§ **Directions**:
Look through the material for lines with the word "OLED", and copy each one.

§ **Material for the task**:
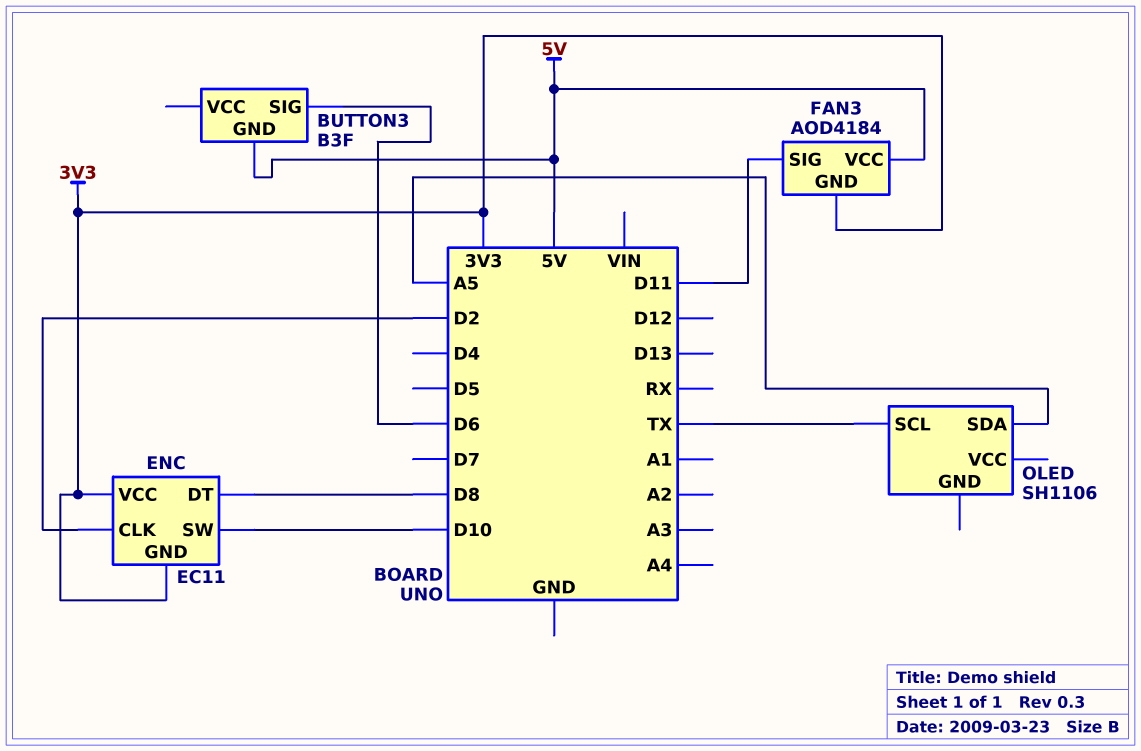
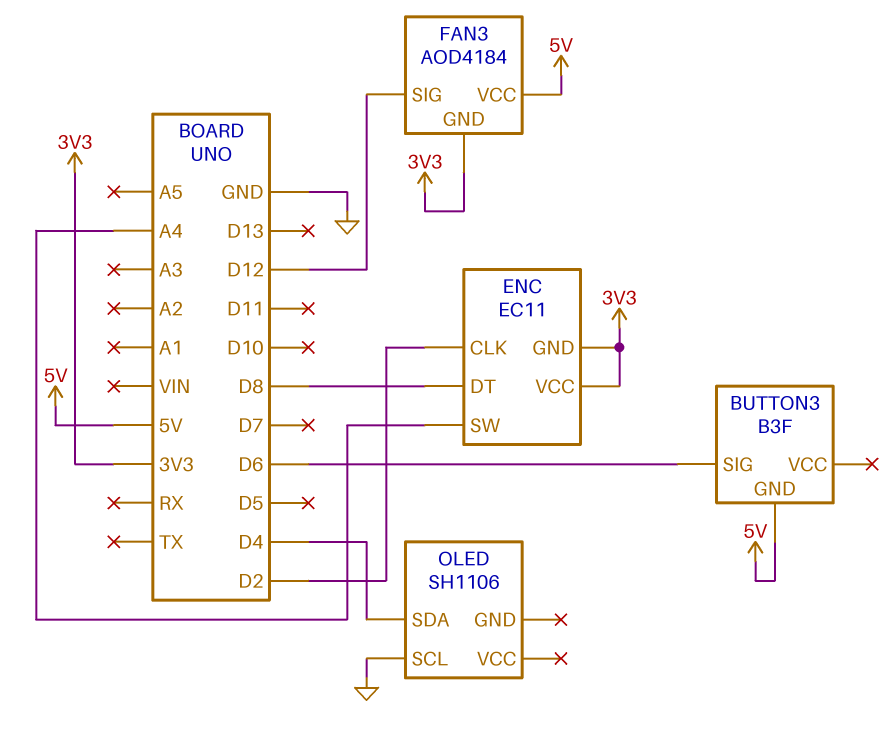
ENC pin SW: D10 -> A4
FAN3 pin SIG: D11 -> D12
OLED pin SCL: TX -> GND
OLED pin SDA: A5 -> D4

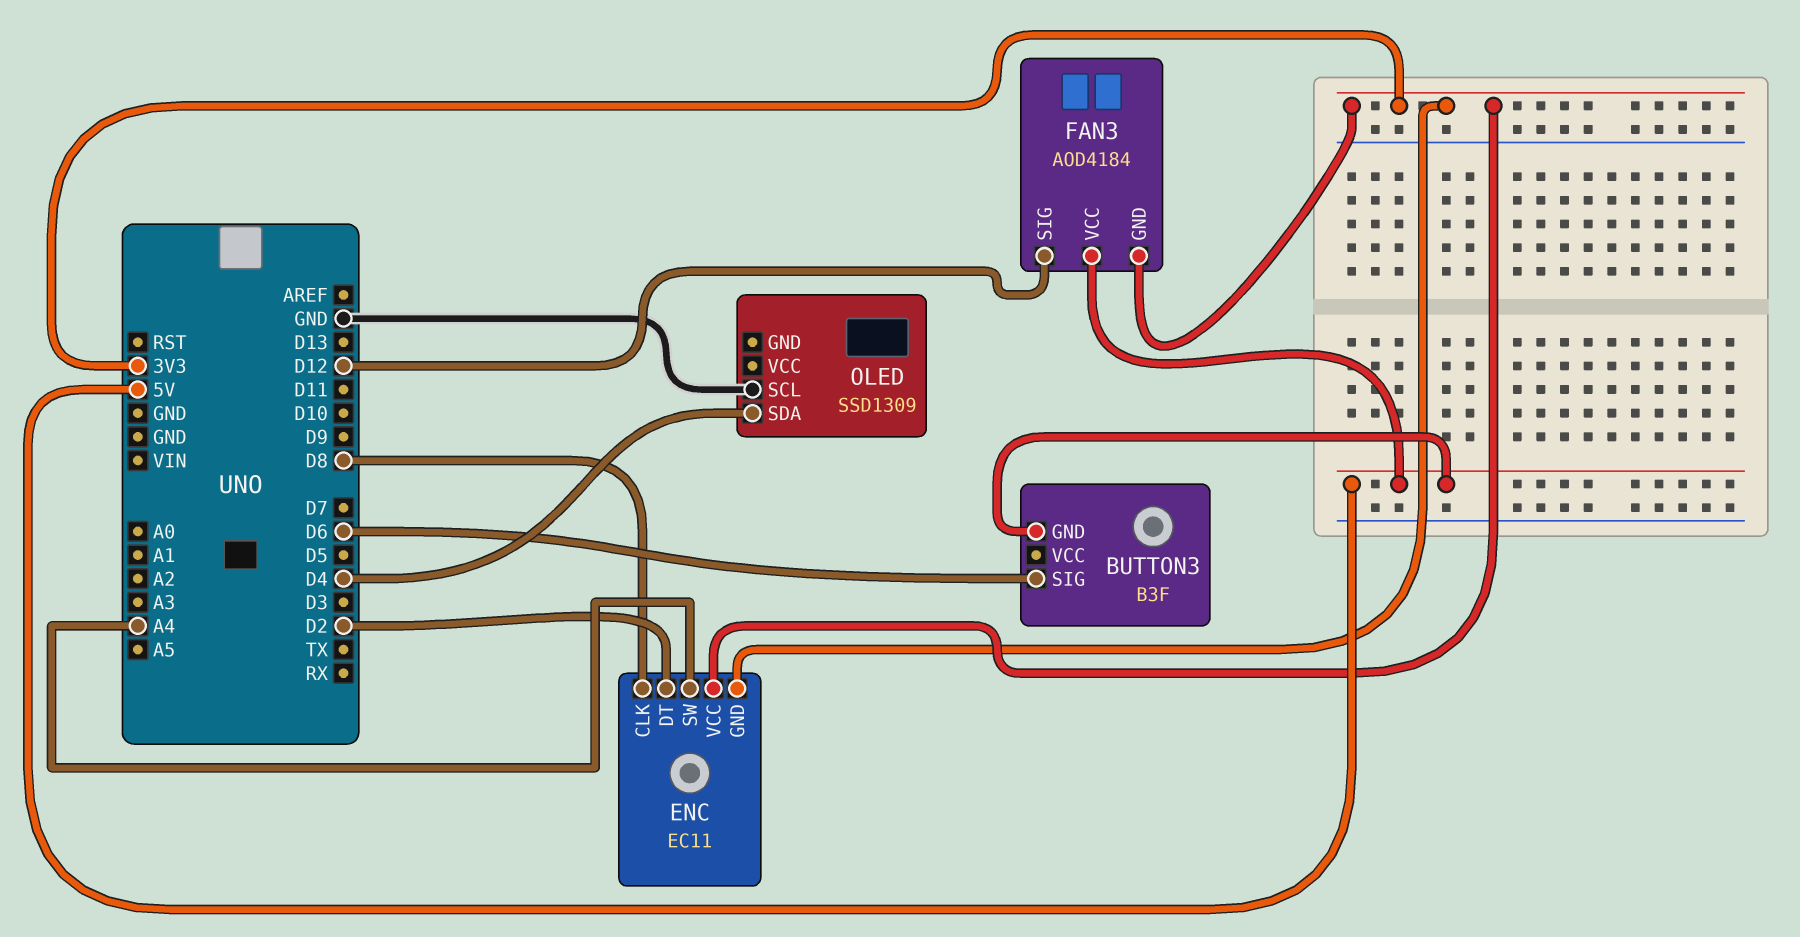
ENC pin CLK: D2 -> D8
ENC pin DT: D8 -> D2
OLED: SH1106 -> SSD1309

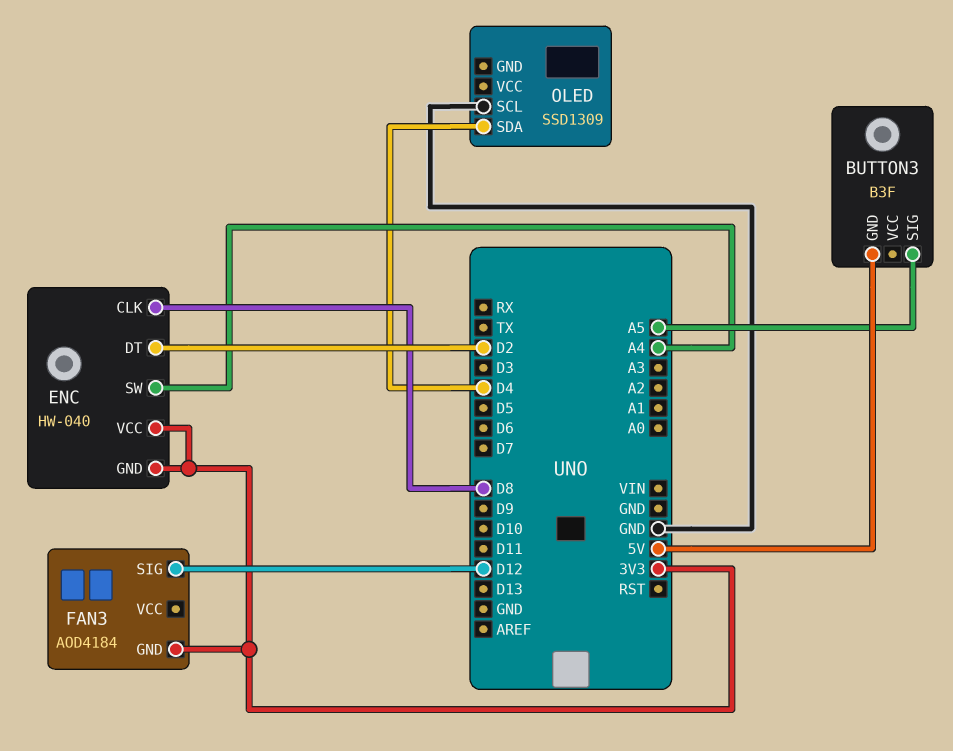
BUTTON3 pin SIG: D6 -> A5
ENC: EC11 -> HW-040
FAN3 pin VCC: 5V -> none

§ **Written answer**:
OLED pin SCL: TX -> GND
OLED pin SDA: A5 -> D4
OLED: SH1106 -> SSD1309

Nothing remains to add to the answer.